__WORK TASK__. Print out the data exactly, keeping every image out of it.

__DATA SHOWN__.

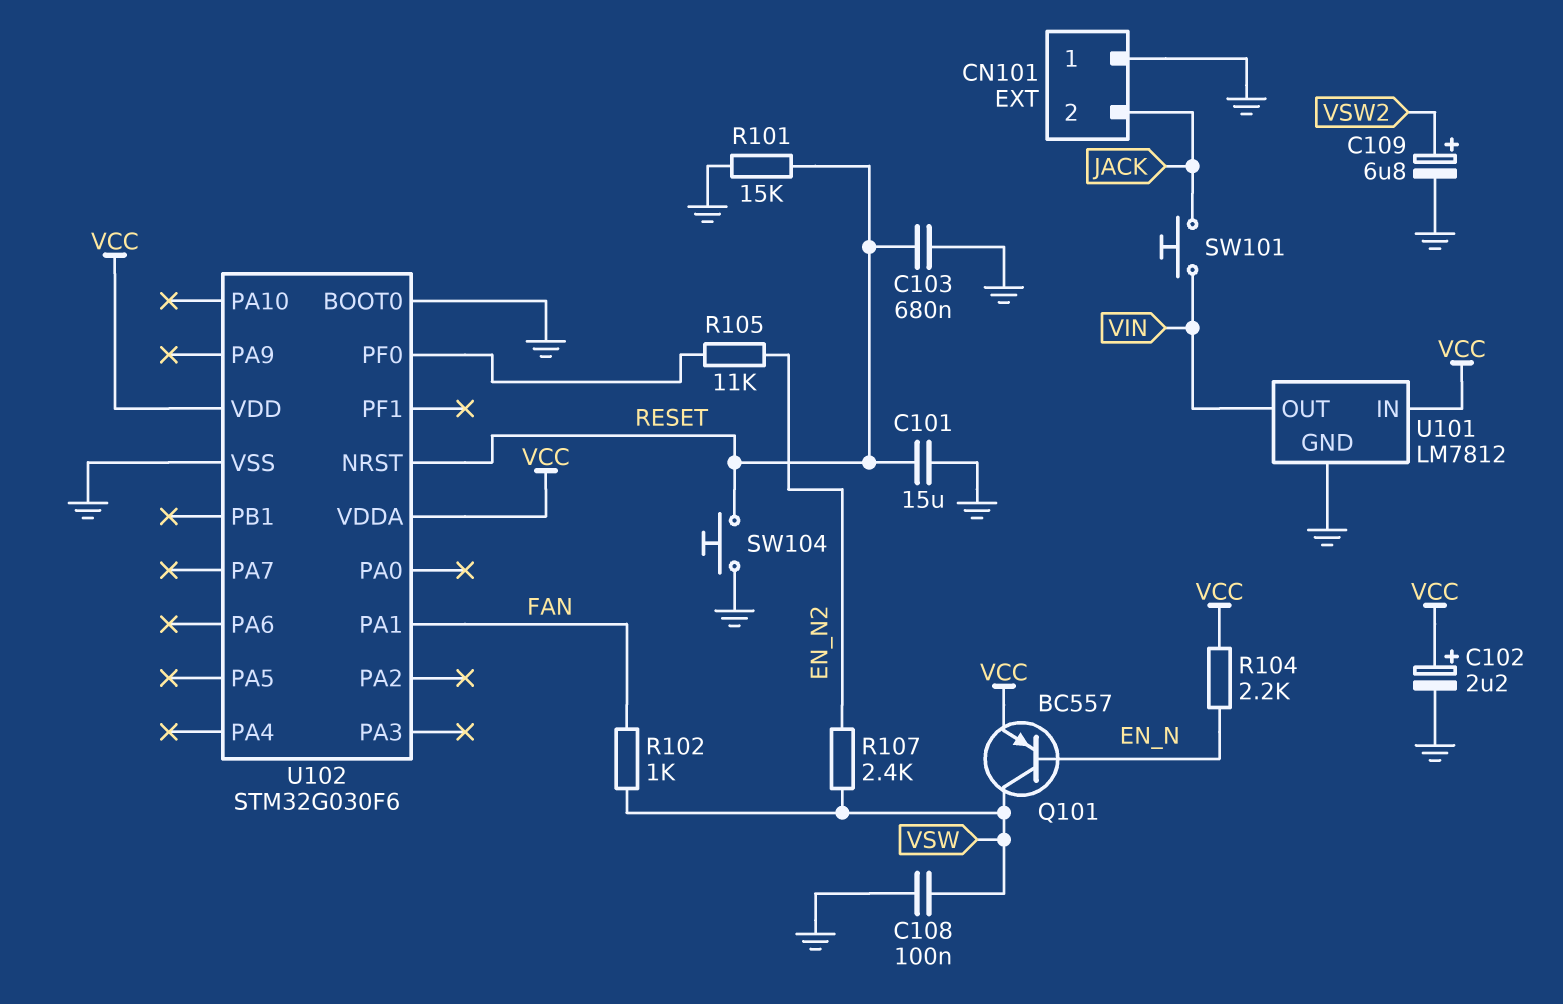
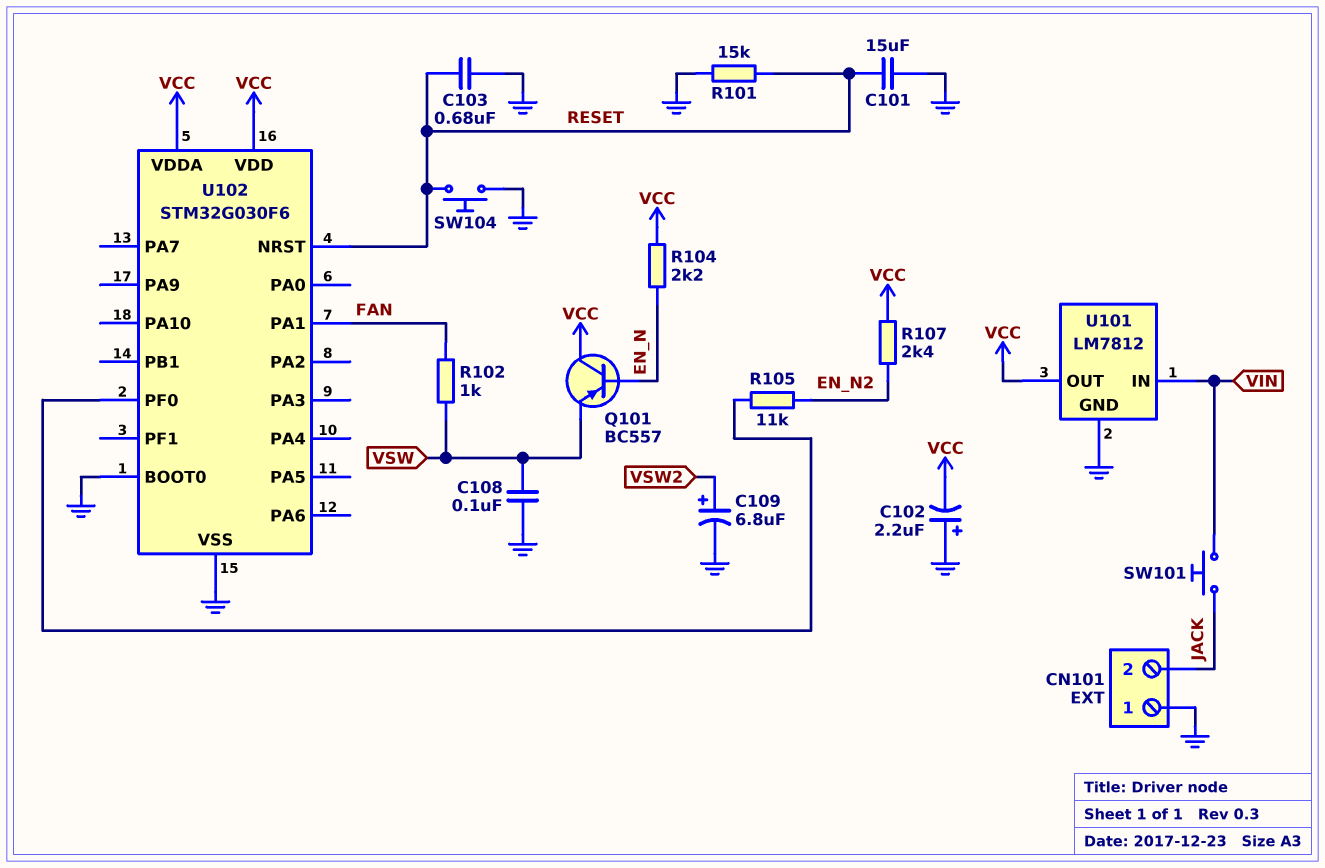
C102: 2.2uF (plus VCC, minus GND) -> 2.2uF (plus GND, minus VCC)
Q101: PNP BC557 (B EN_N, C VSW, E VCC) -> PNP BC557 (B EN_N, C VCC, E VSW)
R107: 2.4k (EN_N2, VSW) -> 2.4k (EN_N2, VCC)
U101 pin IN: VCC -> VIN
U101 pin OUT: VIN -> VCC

__EXPECTED OUTPUT__.
C102: 2.2uF (plus VCC, minus GND) -> 2.2uF (plus GND, minus VCC)
Q101: PNP BC557 (B EN_N, C VSW, E VCC) -> PNP BC557 (B EN_N, C VCC, E VSW)
R107: 2.4k (EN_N2, VSW) -> 2.4k (EN_N2, VCC)
U101 pin IN: VCC -> VIN
U101 pin OUT: VIN -> VCC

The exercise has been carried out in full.